▸ DATA PROVIDED:
*-*-*

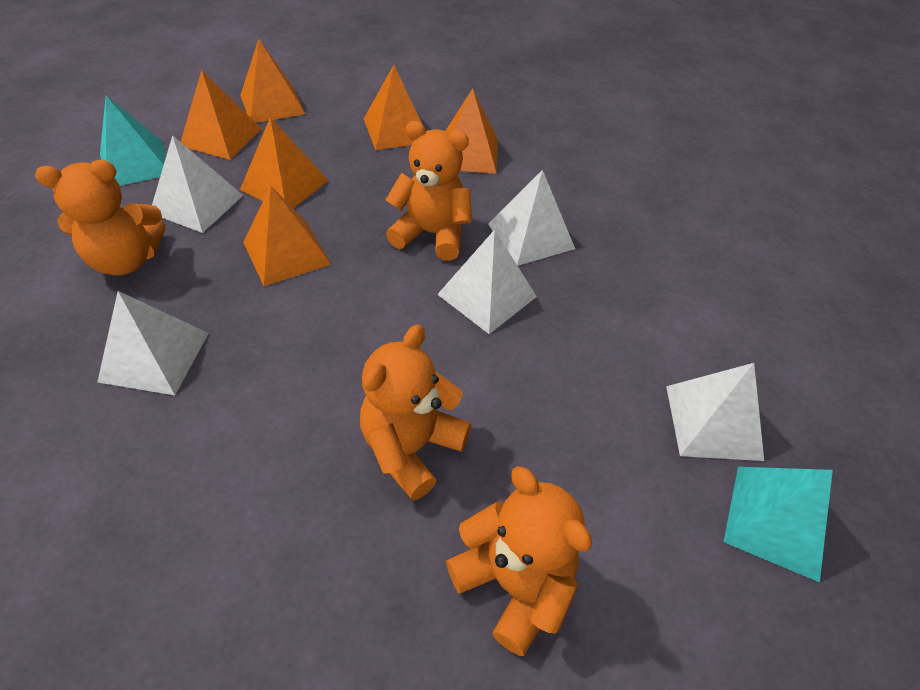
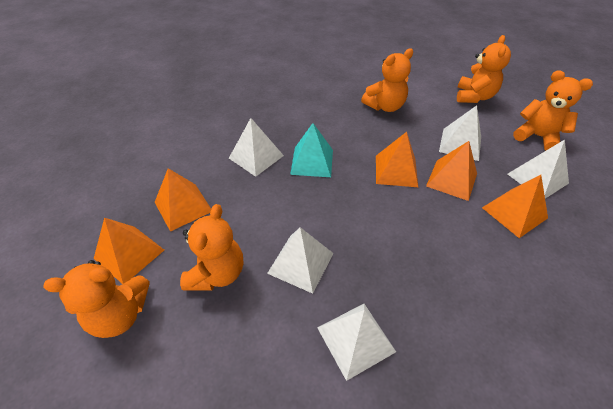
orange pyramid: 6 -> 5
orange teddy bear: 4 -> 5
turquoise pyramid: 2 -> 1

*-*-*

▸ TASK ITEM: For each line above that contains the word "pyramid", make a copy.

▸ RESPONSE FOR THIS EXERCISE:
orange pyramid: 6 -> 5
turquoise pyramid: 2 -> 1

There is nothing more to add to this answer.